(Listed records begins)
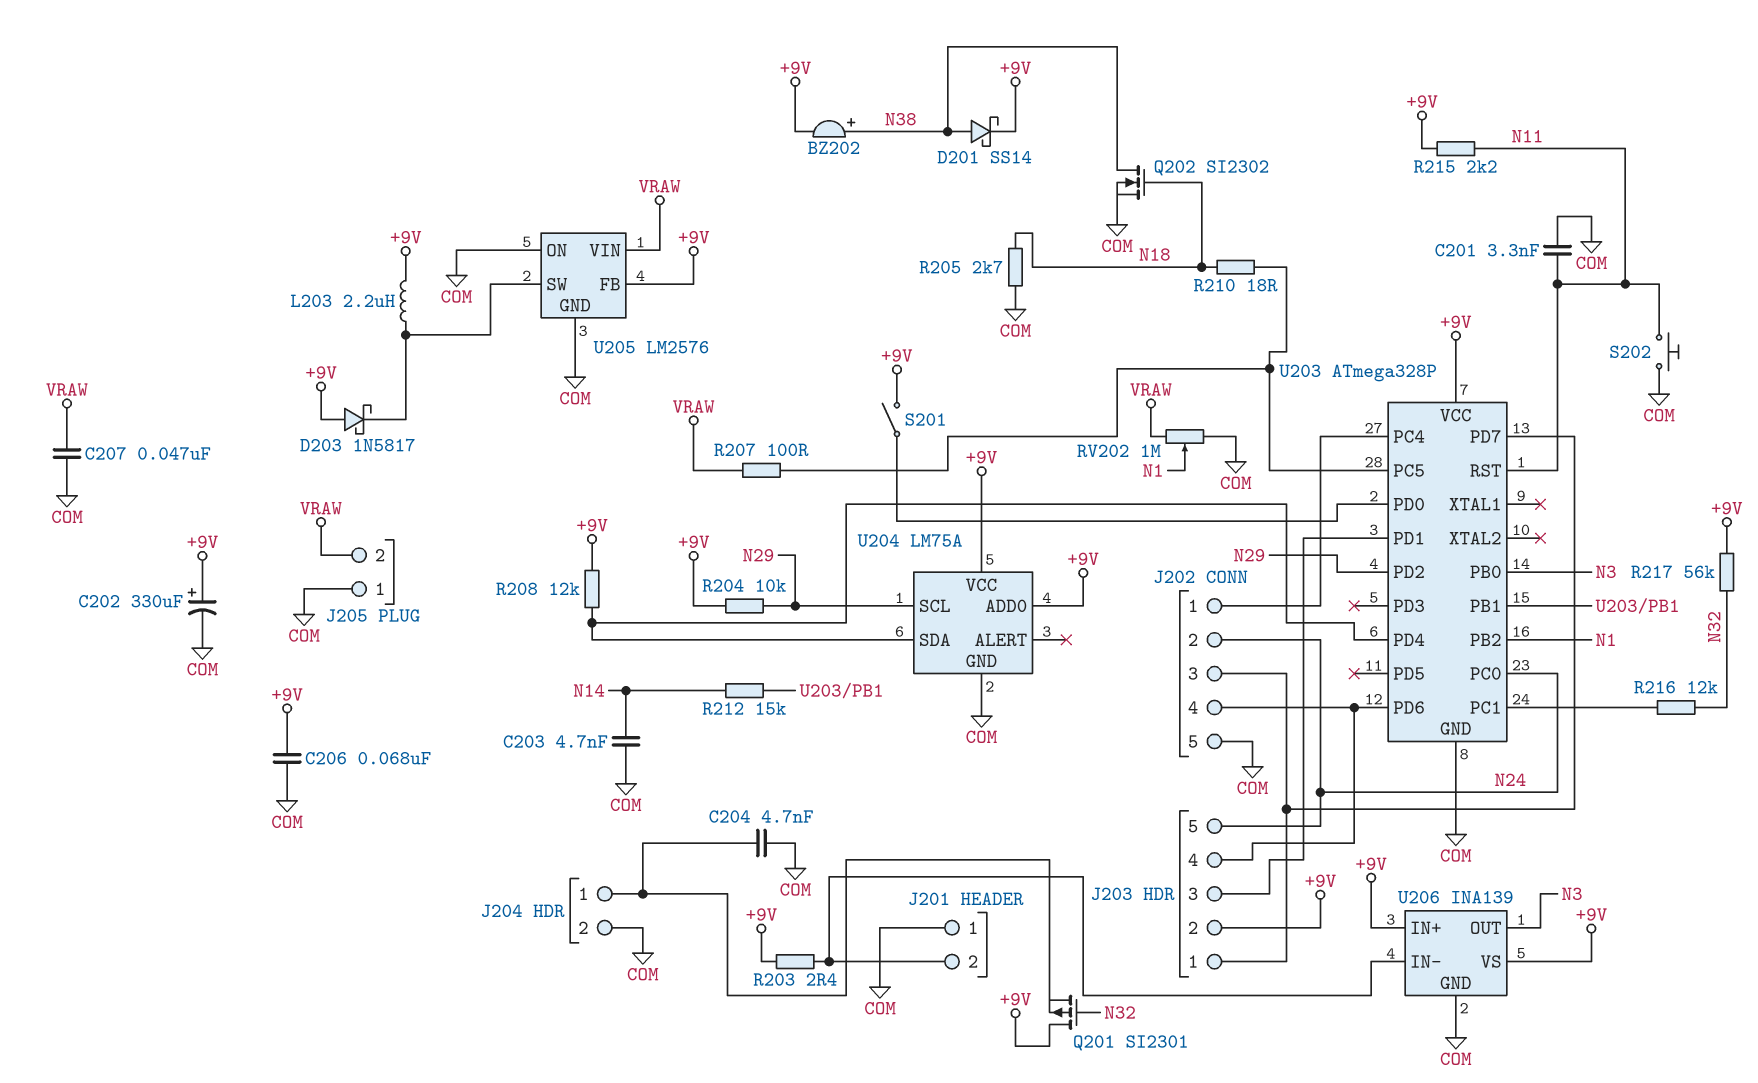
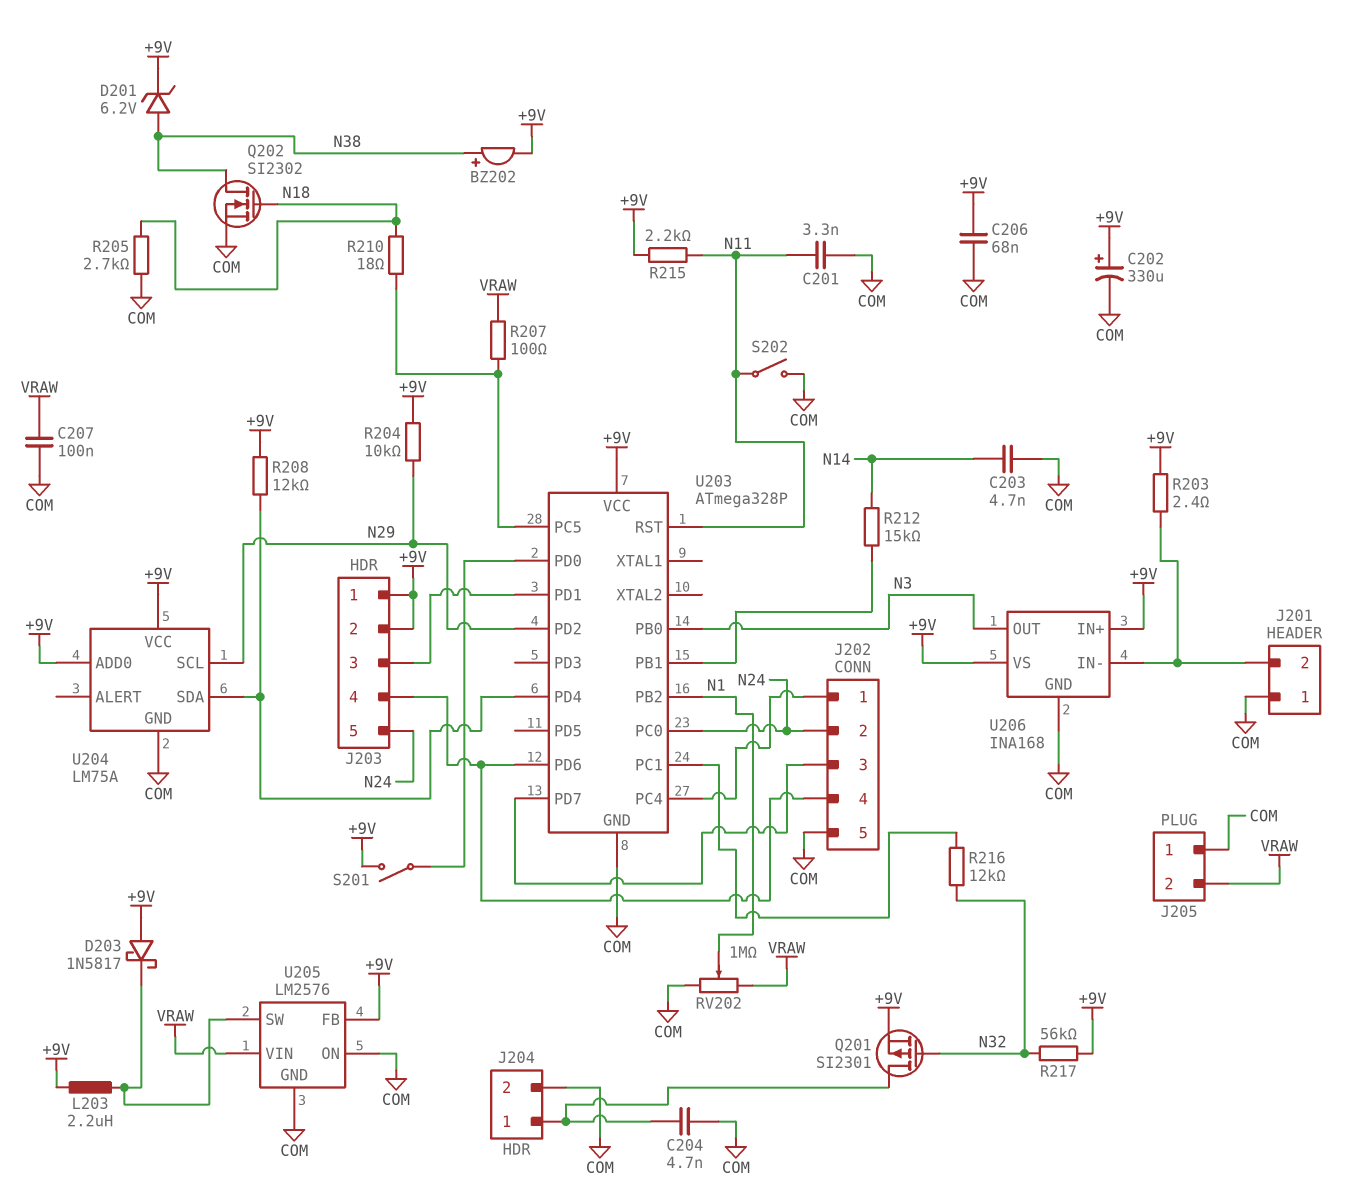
C207: 47nF (COM, VRAW) -> 100nF (COM, VRAW)
D201: schottky SS14 (A N38, K +9V) -> zener 6.2V (A N38, K +9V)
J203 pin 1: J202/3 -> +9V
Q201: PMOS SI2301 (G N32, D +9V, S J204/1) -> PMOS SI2301 (G N32, D J204/1, S +9V)
S202: button (COM, N11) -> switch (COM, N11)
U206: INA139 -> INA168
(Listed records ends)
_Work to be completed_
All lines from the one containing "Q201: PMOS SI2301" through the end of the data, and no others, are to be given again word for word.

_Exercise result_
Q201: PMOS SI2301 (G N32, D +9V, S J204/1) -> PMOS SI2301 (G N32, D J204/1, S +9V)
S202: button (COM, N11) -> switch (COM, N11)
U206: INA139 -> INA168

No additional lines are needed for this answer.